▶ Your objective: Take the data below and copy exactly the lines starting at the one with "brown rocket: 8 -> 7" and finishing at the one with "red teddy bear: 3 -> 2", both included.

▶ Task material:
*** Begin section ***
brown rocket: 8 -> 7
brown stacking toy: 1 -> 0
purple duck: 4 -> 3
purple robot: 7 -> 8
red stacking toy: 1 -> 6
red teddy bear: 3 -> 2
*** End section ***
*** Begin section ***
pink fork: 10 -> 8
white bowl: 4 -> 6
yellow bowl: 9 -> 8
*** End section ***
*** Begin section ***
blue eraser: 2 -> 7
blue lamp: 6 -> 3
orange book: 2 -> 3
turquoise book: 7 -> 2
*** End section ***
▶ Response for this exercise:
brown rocket: 8 -> 7
brown stacking toy: 1 -> 0
purple duck: 4 -> 3
purple robot: 7 -> 8
red stacking toy: 1 -> 6
red teddy bear: 3 -> 2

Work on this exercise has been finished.